(DATA FOR PROCESSING begins)
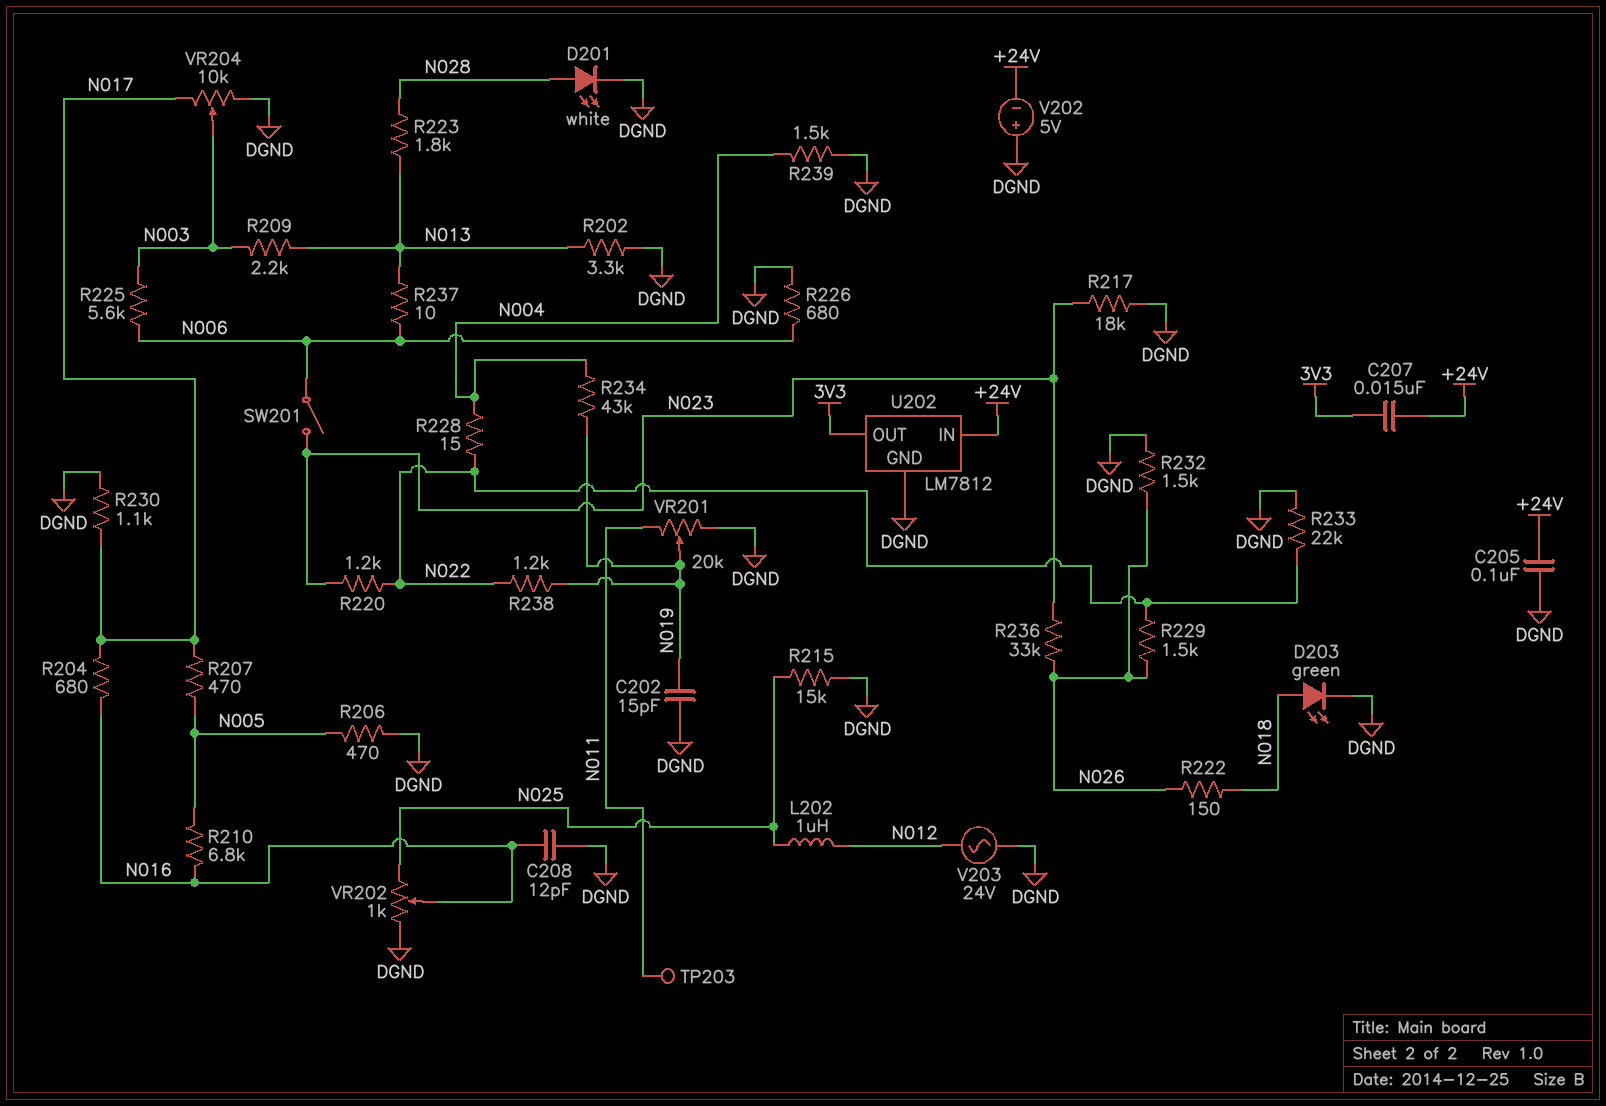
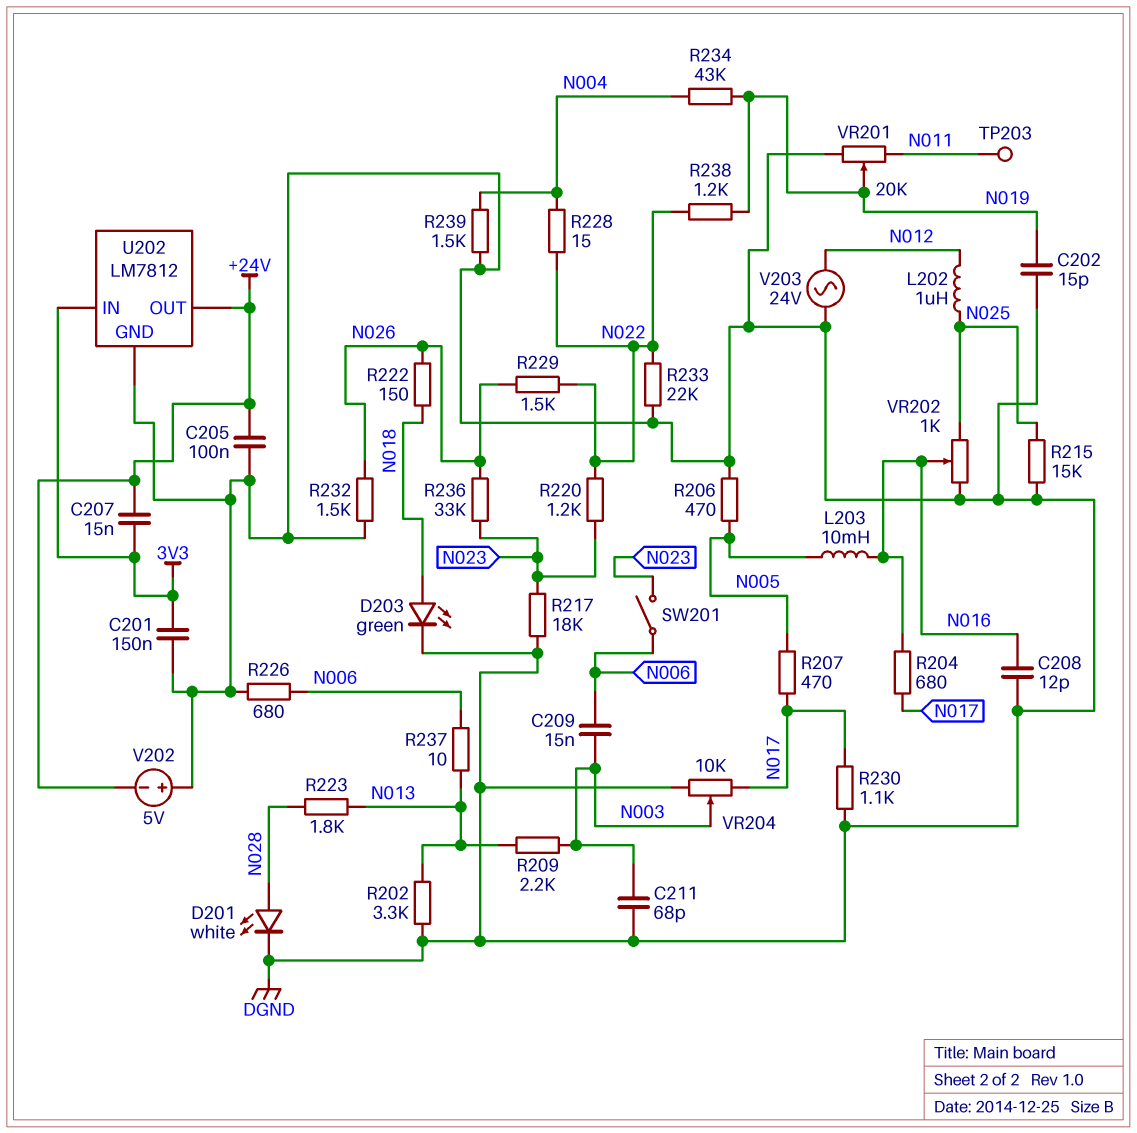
C201: none -> 150nF (3V3, DGND)
C209: none -> 15nF (N003, N006)
C211: none -> 68pF (DGND, N003)
L203: none -> 10mH (N005, N016)
R210: 6.8k (N005, N016) -> none
R225: 5.6k (N003, N006) -> none
U202 pin IN: +24V -> 3V3
U202 pin OUT: 3V3 -> +24V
(DATA FOR PROCESSING ends)
TASK DESCRIPTION
Say how many lines above include "DGND". The number alone is the answer.

TASK OUTPUT
2